◆ Activity ◆
Write the records out again without change. Leave the pictures behind.

[Records for this exercise]

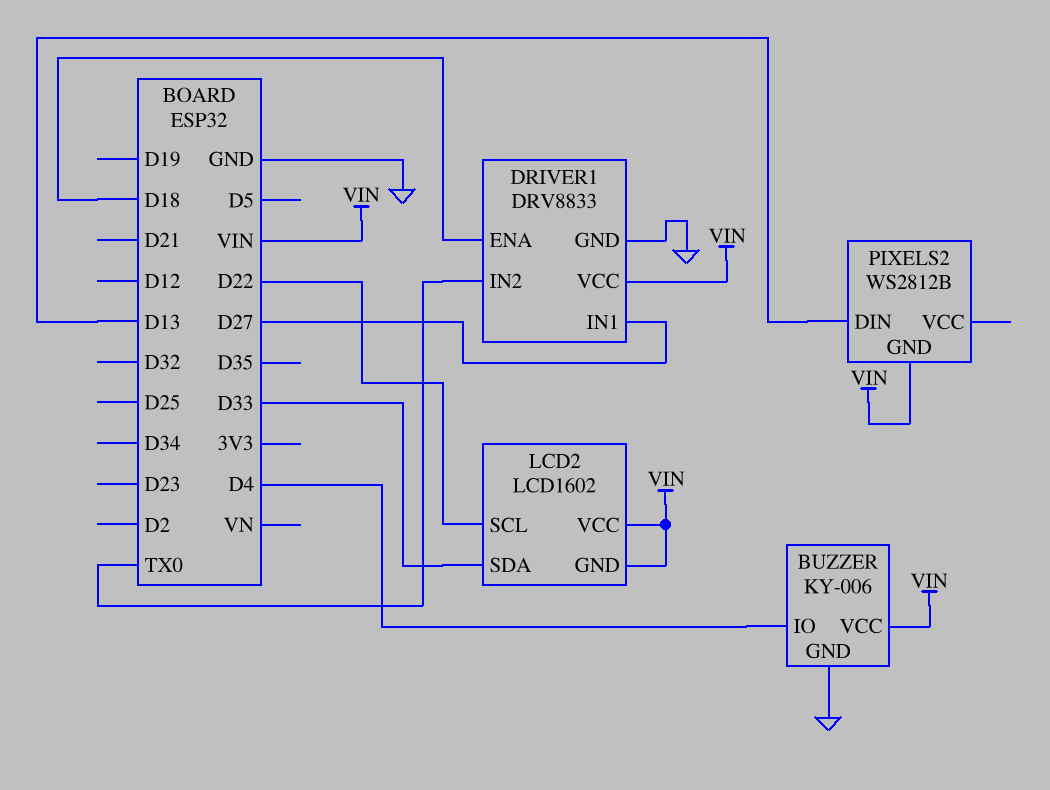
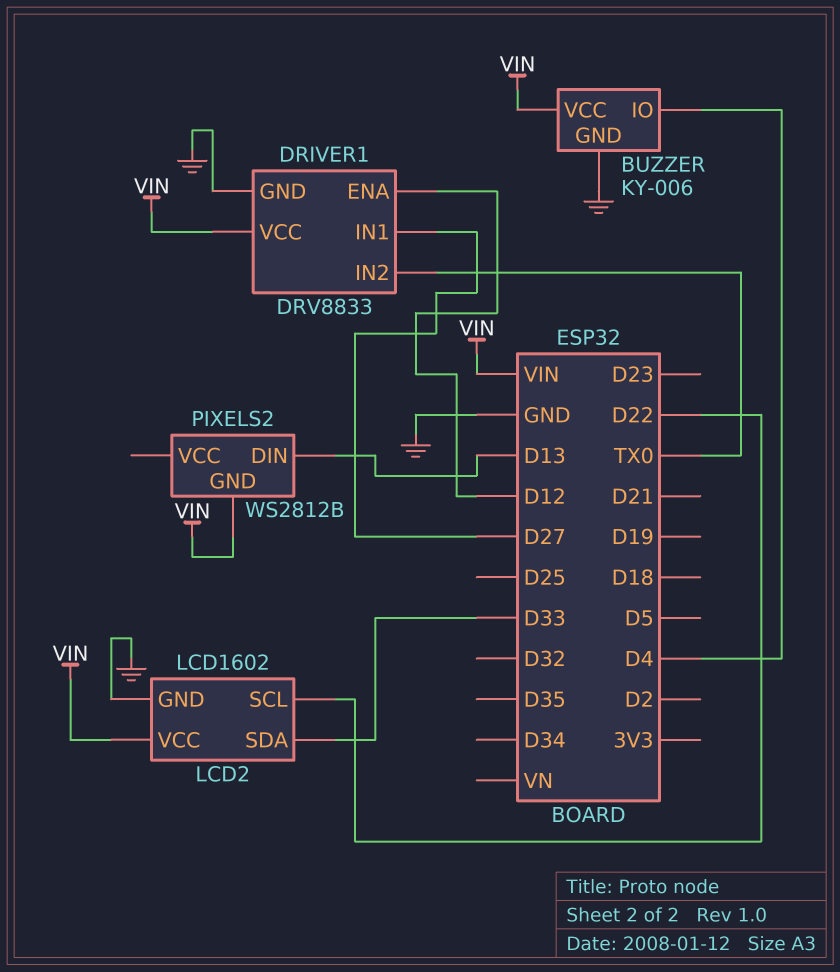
DRIVER1 pin ENA: D18 -> D12
LCD2 pin GND: VIN -> GND

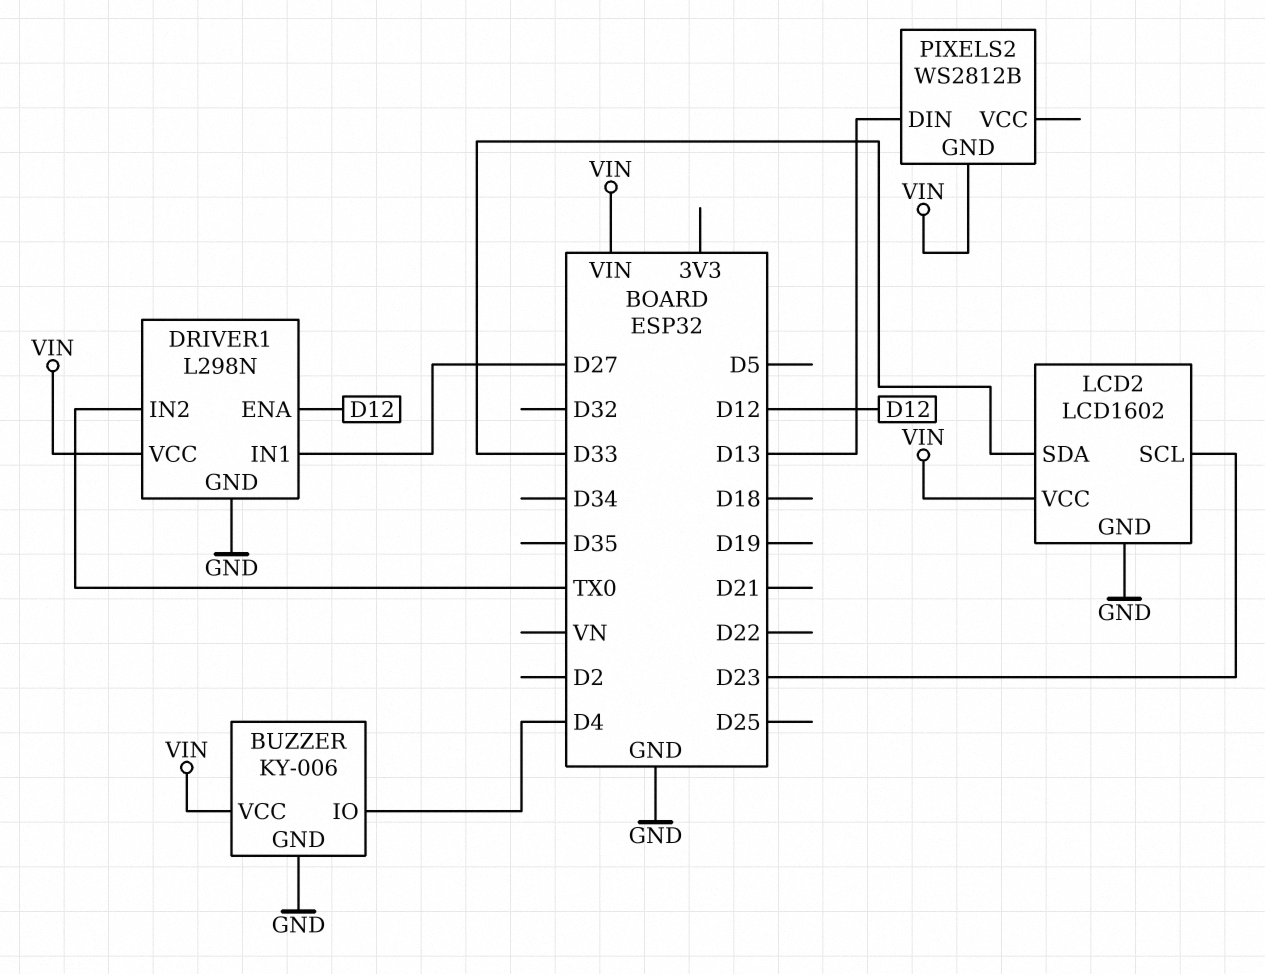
DRIVER1: DRV8833 -> L298N
LCD2 pin SCL: D22 -> D23

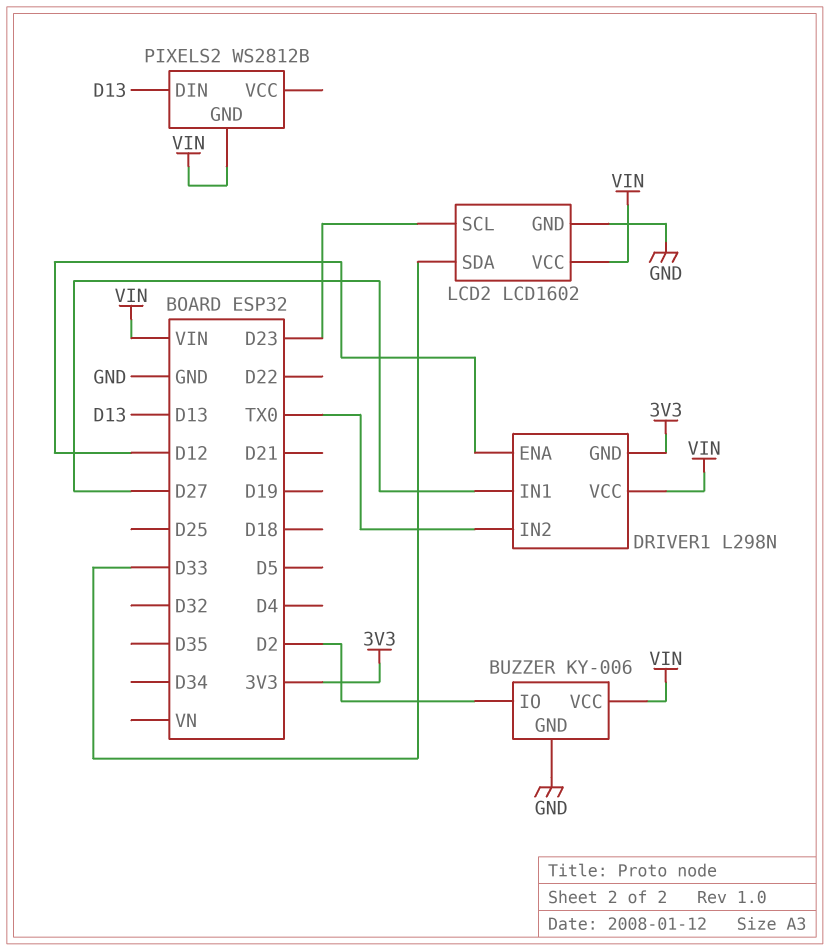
BUZZER pin IO: D4 -> D2
DRIVER1 pin GND: GND -> 3V3

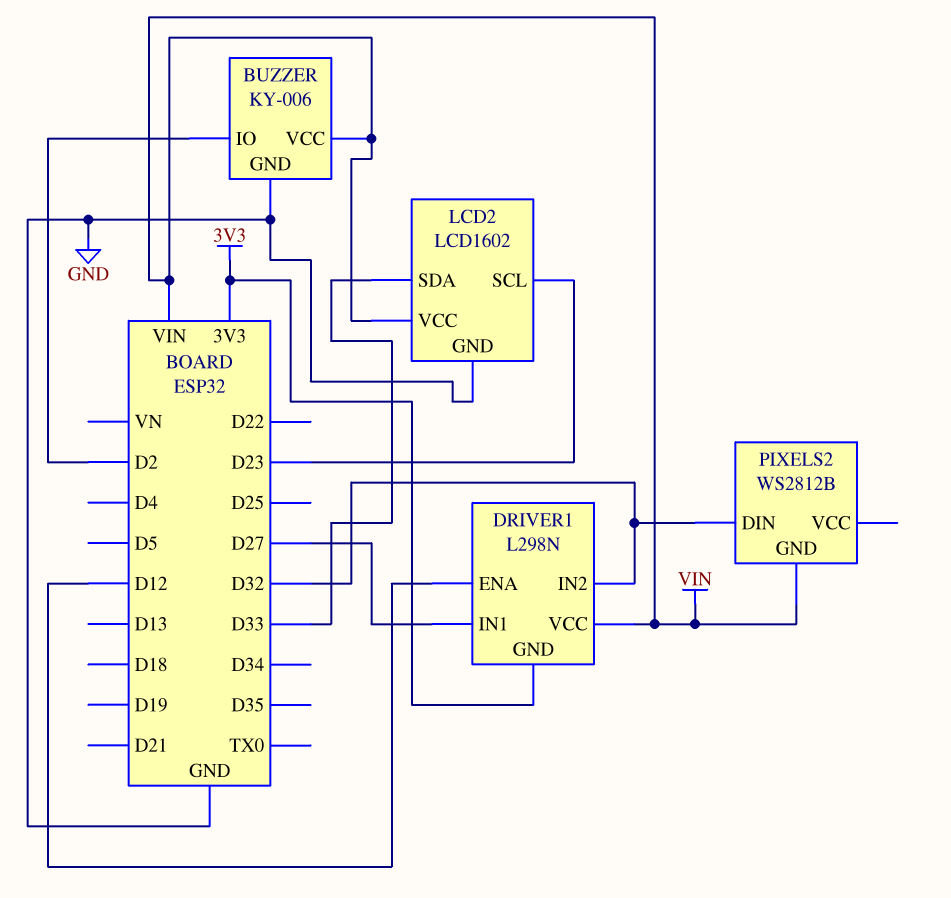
DRIVER1 pin IN2: TX0 -> D32
PIXELS2 pin DIN: D13 -> D32

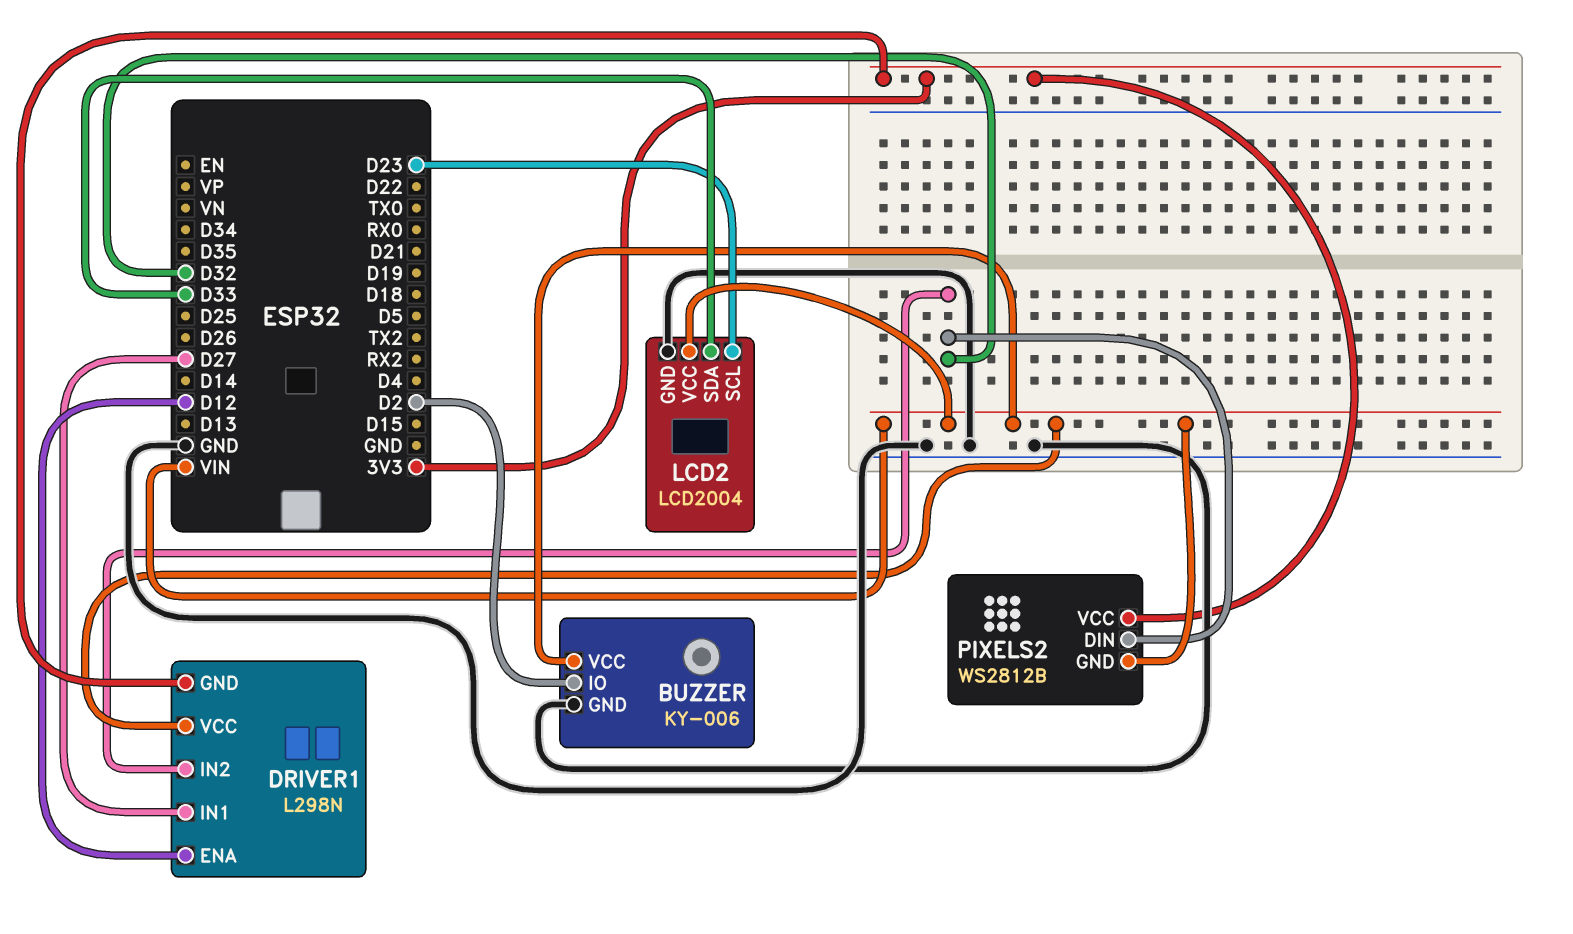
LCD2: LCD1602 -> LCD2004
PIXELS2 pin VCC: none -> 3V3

[/Records for this exercise]

◆ Result of the exercise ◆
DRIVER1 pin ENA: D18 -> D12
LCD2 pin GND: VIN -> GND

DRIVER1: DRV8833 -> L298N
LCD2 pin SCL: D22 -> D23

BUZZER pin IO: D4 -> D2
DRIVER1 pin GND: GND -> 3V3

DRIVER1 pin IN2: TX0 -> D32
PIXELS2 pin DIN: D13 -> D32

LCD2: LCD1602 -> LCD2004
PIXELS2 pin VCC: none -> 3V3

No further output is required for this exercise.